» Stored dataset items
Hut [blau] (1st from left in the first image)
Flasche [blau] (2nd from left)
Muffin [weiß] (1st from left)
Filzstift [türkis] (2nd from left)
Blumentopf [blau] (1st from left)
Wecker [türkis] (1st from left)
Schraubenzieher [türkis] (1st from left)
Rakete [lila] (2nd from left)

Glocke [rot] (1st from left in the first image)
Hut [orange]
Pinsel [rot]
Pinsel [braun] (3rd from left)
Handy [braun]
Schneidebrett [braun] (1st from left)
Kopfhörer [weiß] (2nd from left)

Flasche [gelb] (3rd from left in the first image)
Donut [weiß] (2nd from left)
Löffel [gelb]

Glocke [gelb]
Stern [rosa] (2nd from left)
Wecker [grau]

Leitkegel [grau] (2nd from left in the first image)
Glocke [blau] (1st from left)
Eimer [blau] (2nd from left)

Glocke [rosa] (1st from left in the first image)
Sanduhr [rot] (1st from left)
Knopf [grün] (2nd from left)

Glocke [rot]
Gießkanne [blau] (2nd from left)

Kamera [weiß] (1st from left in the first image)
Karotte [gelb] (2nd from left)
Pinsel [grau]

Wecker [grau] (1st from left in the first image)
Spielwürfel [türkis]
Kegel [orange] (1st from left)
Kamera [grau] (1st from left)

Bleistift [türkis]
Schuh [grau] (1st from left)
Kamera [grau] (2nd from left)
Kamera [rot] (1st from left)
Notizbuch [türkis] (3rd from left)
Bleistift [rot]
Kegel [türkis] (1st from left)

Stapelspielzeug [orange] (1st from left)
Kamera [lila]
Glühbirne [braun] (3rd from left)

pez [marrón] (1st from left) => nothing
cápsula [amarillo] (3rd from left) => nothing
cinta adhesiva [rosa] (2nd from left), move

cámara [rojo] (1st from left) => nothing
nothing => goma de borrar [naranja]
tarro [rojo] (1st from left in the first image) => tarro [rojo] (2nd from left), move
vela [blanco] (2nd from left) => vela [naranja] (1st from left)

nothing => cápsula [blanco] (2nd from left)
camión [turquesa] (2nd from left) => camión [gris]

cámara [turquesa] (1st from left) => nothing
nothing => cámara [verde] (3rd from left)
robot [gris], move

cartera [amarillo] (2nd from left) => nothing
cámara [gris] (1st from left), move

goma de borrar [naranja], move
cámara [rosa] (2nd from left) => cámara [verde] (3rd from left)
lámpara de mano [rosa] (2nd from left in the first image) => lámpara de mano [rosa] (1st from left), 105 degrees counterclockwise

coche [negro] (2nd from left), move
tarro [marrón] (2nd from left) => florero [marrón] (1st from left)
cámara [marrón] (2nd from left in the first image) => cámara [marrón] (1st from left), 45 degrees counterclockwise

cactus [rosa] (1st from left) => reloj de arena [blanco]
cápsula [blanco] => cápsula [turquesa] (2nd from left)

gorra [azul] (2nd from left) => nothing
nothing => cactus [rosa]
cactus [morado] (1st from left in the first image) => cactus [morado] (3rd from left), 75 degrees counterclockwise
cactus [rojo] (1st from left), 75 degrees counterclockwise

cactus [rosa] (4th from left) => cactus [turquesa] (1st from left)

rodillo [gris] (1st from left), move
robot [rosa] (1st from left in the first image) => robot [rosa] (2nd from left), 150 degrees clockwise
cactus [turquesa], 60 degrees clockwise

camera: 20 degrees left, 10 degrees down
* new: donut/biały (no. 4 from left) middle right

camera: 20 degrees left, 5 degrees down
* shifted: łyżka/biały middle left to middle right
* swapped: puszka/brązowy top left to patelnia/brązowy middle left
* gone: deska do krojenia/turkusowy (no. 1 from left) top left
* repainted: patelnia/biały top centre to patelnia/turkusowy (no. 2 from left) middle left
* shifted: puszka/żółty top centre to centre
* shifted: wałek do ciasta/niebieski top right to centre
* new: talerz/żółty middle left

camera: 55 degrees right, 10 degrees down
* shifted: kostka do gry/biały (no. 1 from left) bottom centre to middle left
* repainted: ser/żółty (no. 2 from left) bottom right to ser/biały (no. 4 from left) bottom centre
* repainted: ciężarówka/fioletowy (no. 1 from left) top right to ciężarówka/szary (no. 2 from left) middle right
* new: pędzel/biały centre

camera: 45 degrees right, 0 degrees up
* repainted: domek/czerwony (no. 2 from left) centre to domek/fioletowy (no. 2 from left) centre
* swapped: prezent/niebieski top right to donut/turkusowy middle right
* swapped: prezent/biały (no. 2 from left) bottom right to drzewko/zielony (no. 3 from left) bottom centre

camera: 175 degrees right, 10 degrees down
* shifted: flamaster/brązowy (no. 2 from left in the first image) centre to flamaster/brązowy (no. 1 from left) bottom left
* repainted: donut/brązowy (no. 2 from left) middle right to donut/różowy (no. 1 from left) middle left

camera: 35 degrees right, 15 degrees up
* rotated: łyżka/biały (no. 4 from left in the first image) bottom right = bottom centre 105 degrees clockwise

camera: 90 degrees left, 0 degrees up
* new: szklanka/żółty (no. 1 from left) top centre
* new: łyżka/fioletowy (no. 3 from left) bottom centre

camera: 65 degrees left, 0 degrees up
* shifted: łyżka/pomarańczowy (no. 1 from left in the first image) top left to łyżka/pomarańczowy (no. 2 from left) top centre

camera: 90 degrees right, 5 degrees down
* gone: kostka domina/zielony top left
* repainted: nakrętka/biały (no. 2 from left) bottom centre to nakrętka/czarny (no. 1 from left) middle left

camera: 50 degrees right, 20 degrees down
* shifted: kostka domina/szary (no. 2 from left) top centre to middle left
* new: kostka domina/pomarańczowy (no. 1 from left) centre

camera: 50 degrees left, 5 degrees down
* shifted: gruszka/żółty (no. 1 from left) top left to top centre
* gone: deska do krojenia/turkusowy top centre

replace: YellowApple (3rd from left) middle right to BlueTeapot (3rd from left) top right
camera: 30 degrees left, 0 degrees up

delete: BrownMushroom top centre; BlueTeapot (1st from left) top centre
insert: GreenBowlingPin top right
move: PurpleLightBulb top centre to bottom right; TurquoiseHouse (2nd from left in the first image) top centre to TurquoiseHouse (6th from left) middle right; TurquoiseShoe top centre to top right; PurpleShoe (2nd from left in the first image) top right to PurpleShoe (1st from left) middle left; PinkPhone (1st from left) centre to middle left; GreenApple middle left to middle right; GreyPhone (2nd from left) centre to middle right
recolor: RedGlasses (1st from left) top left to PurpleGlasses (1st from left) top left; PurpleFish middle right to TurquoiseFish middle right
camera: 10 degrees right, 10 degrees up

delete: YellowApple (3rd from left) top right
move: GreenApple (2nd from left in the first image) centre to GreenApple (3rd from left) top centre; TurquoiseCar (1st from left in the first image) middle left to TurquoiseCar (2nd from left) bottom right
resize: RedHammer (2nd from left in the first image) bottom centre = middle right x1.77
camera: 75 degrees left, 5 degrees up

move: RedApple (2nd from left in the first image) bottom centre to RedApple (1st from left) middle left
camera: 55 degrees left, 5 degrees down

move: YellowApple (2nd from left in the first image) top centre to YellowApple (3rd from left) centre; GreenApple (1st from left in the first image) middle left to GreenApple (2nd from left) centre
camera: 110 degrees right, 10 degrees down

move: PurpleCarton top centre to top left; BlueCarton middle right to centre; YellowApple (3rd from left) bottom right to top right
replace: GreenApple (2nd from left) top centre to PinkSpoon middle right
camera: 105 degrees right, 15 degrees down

» Aim of the exercise
From the opening line of the data above, please print each line as written up to and including the line that contains "pez [marrón] (1st from left) => nothing", and nothing more.

» Answer box
Hut [blau] (1st from left in the first image)
Flasche [blau] (2nd from left)
Muffin [weiß] (1st from left)
Filzstift [türkis] (2nd from left)
Blumentopf [blau] (1st from left)
Wecker [türkis] (1st from left)
Schraubenzieher [türkis] (1st from left)
Rakete [lila] (2nd from left)

Glocke [rot] (1st from left in the first image)
Hut [orange]
Pinsel [rot]
Pinsel [braun] (3rd from left)
Handy [braun]
Schneidebrett [braun] (1st from left)
Kopfhörer [weiß] (2nd from left)

Flasche [gelb] (3rd from left in the first image)
Donut [weiß] (2nd from left)
Löffel [gelb]

Glocke [gelb]
Stern [rosa] (2nd from left)
Wecker [grau]

Leitkegel [grau] (2nd from left in the first image)
Glocke [blau] (1st from left)
Eimer [blau] (2nd from left)

Glocke [rosa] (1st from left in the first image)
Sanduhr [rot] (1st from left)
Knopf [grün] (2nd from left)

Glocke [rot]
Gießkanne [blau] (2nd from left)

Kamera [weiß] (1st from left in the first image)
Karotte [gelb] (2nd from left)
Pinsel [grau]

Wecker [grau] (1st from left in the first image)
Spielwürfel [türkis]
Kegel [orange] (1st from left)
Kamera [grau] (1st from left)

Bleistift [türkis]
Schuh [grau] (1st from left)
Kamera [grau] (2nd from left)
Kamera [rot] (1st from left)
Notizbuch [türkis] (3rd from left)
Bleistift [rot]
Kegel [türkis] (1st from left)

Stapelspielzeug [orange] (1st from left)
Kamera [lila]
Glühbirne [braun] (3rd from left)

pez [marrón] (1st from left) => nothing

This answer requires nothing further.